INSTRUCTIONS TO FOLLOW
Reproduce, unchanged, the lines between the one holding "The leaf-green apple" and the last line of the records, including both ends, but no pictures.

Scene edit records

.....

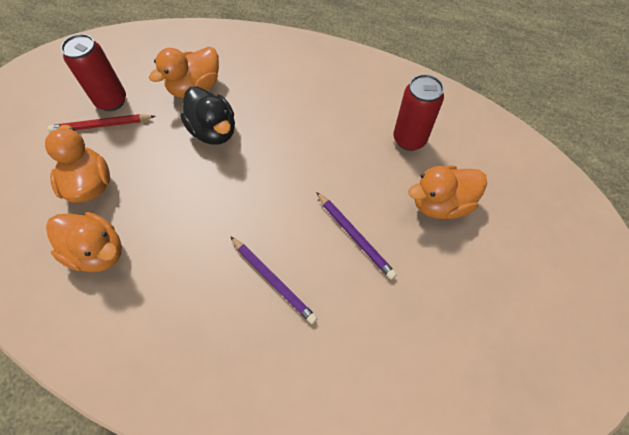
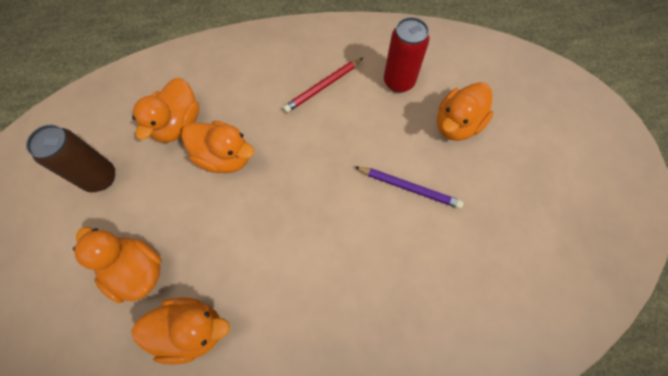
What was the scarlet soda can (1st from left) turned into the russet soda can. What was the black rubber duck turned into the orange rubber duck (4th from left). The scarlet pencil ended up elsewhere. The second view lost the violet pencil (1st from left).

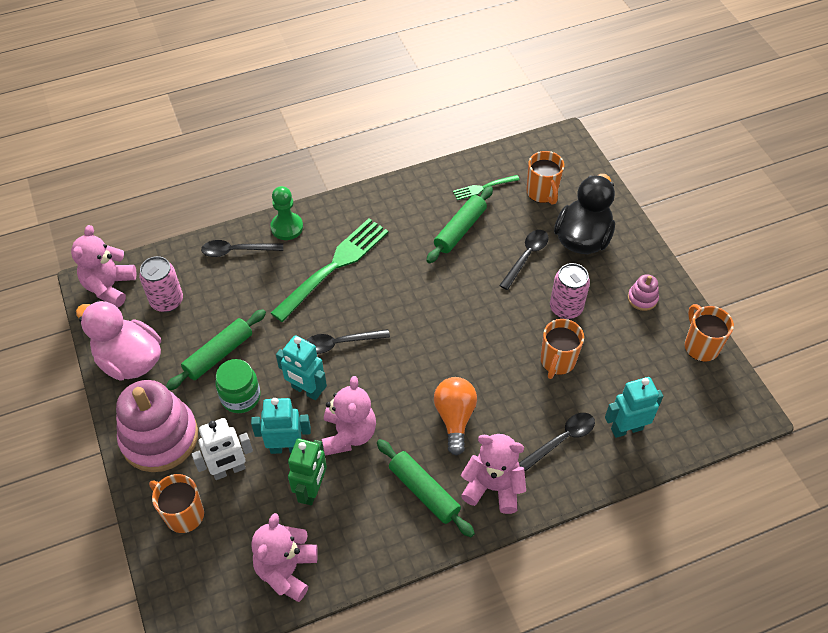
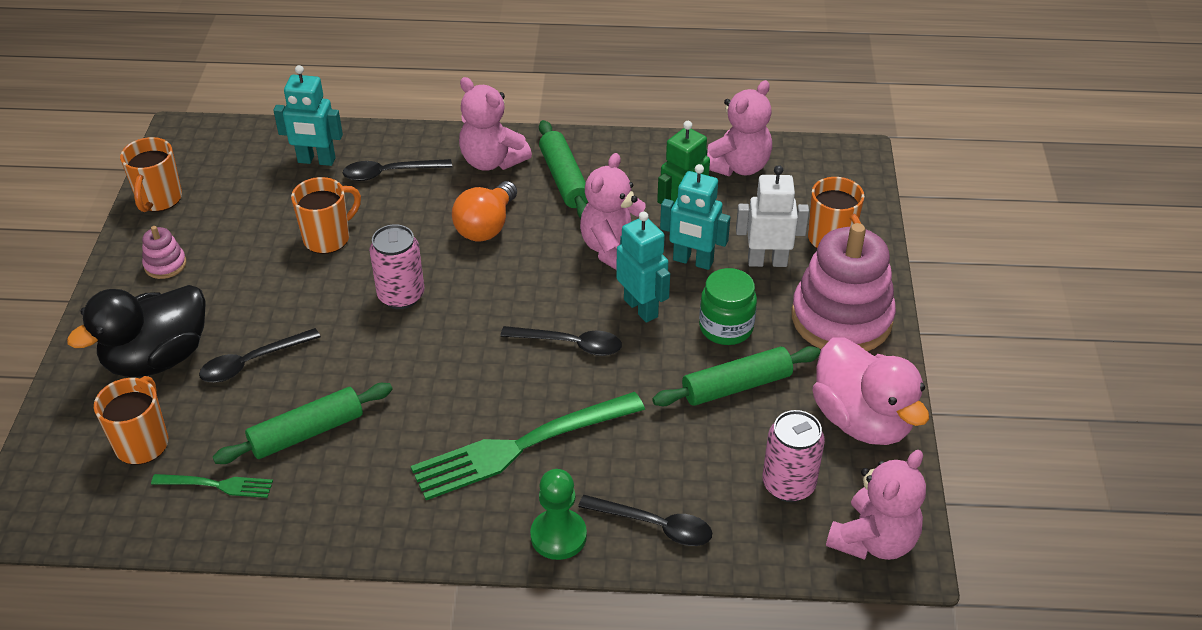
The rosy soda can (2nd from left in the first image) ended up elsewhere.

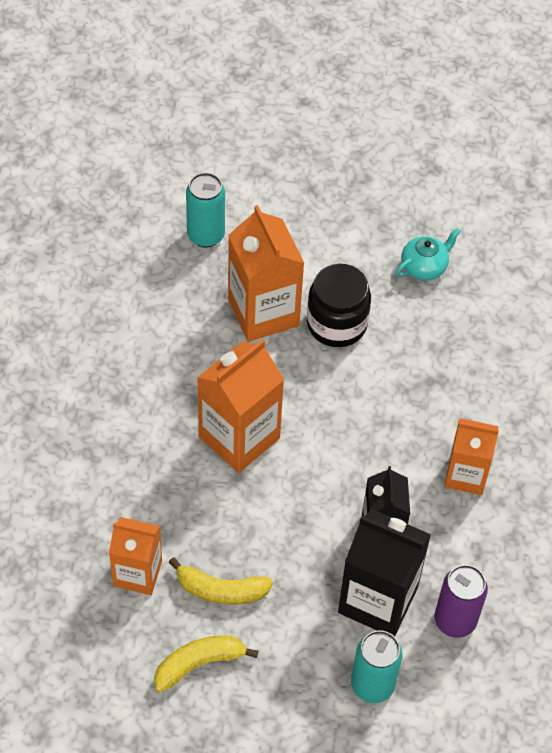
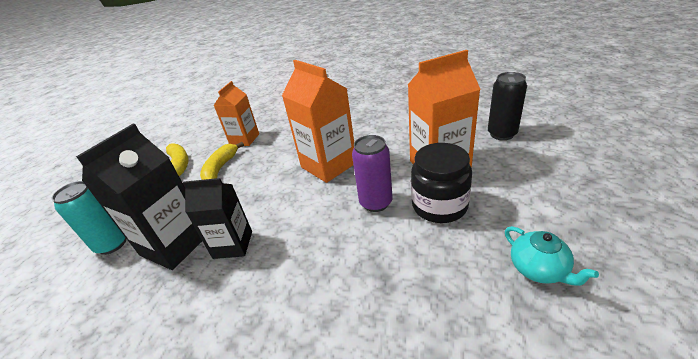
What was the aqua soda can (1st from left) turned into the black soda can. The second view lost the orange carton (4th from left). The violet soda can ended up elsewhere.

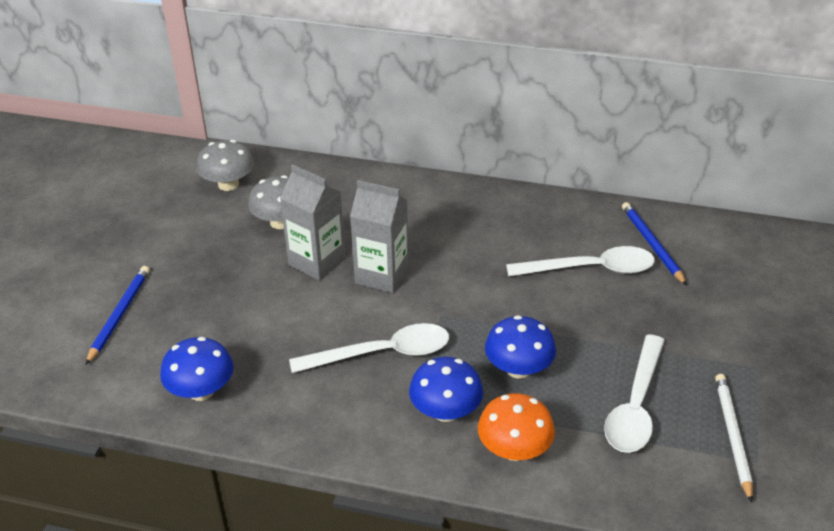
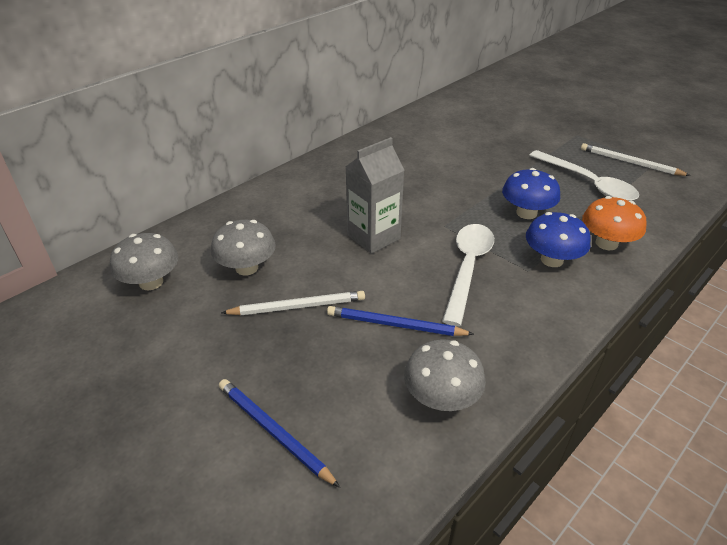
The second view lost the ash-grey carton (1st from left). The royal blue pencil (2nd from left) ended up elsewhere. The second view lost the white spoon (2nd from left). What was the royal blue toadstool (1st from left) turned into the ash-grey toadstool (3rd from left). The second view gained the white pencil (1st from left).

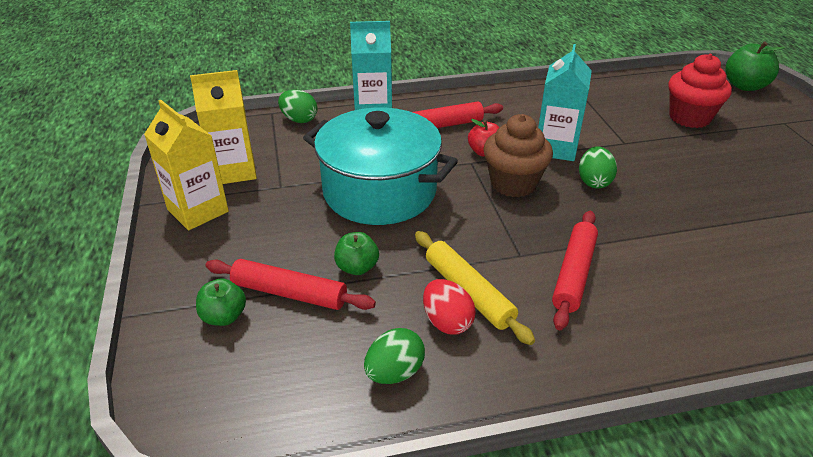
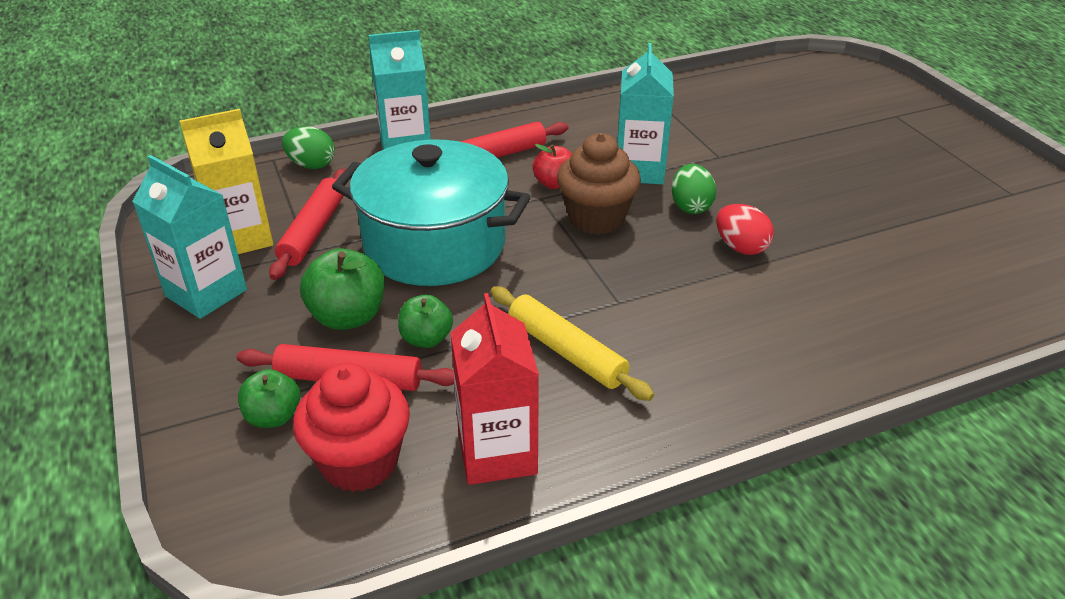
The leaf-green apple fruit (3rd from left in the first image) ended up elsewhere. The scarlet fairy cake ended up elsewhere. What was the yellow carton (1st from left) turned into the aqua carton (1st from left). The scarlet rolling pin (3rd from left in the first image) ended up elsewhere. The scarlet egg shape ended up elsewhere. Where the leaf-green egg shape (2nd from left) stood, the scarlet carton came to stand.

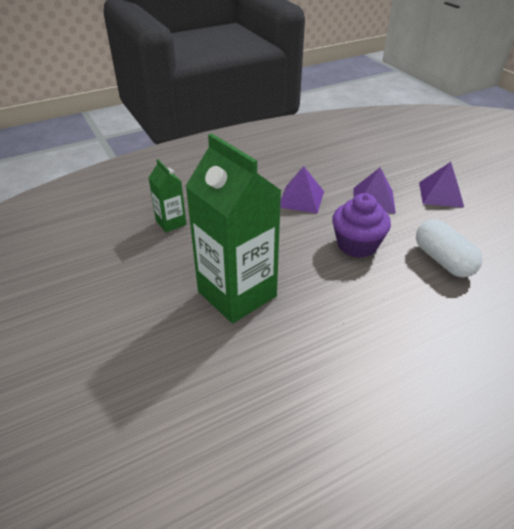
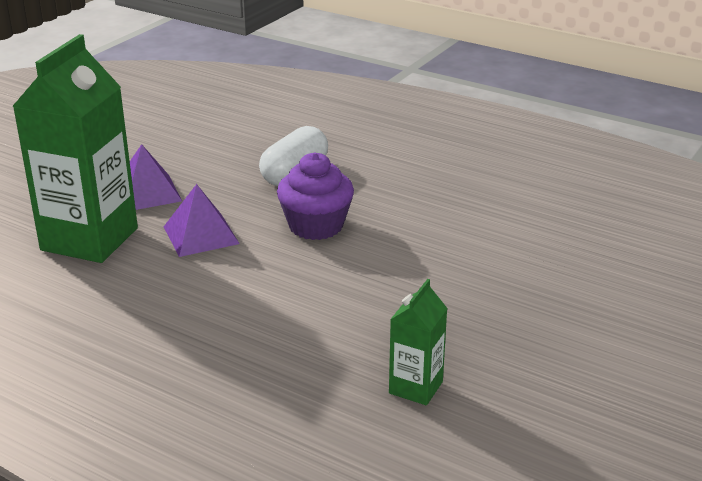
The leaf-green carton (2nd from left in the first image) ended up elsewhere. The second view lost the violet pyramid (1st from left).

.....

ANSWER SECTION
The leaf-green apple fruit (3rd from left in the first image) ended up elsewhere. The scarlet fairy cake ended up elsewhere. What was the yellow carton (1st from left) turned into the aqua carton (1st from left). The scarlet rolling pin (3rd from left in the first image) ended up elsewhere. The scarlet egg shape ended up elsewhere. Where the leaf-green egg shape (2nd from left) stood, the scarlet carton came to stand.

The leaf-green carton (2nd from left in the first image) ended up elsewhere. The second view lost the violet pyramid (1st from left).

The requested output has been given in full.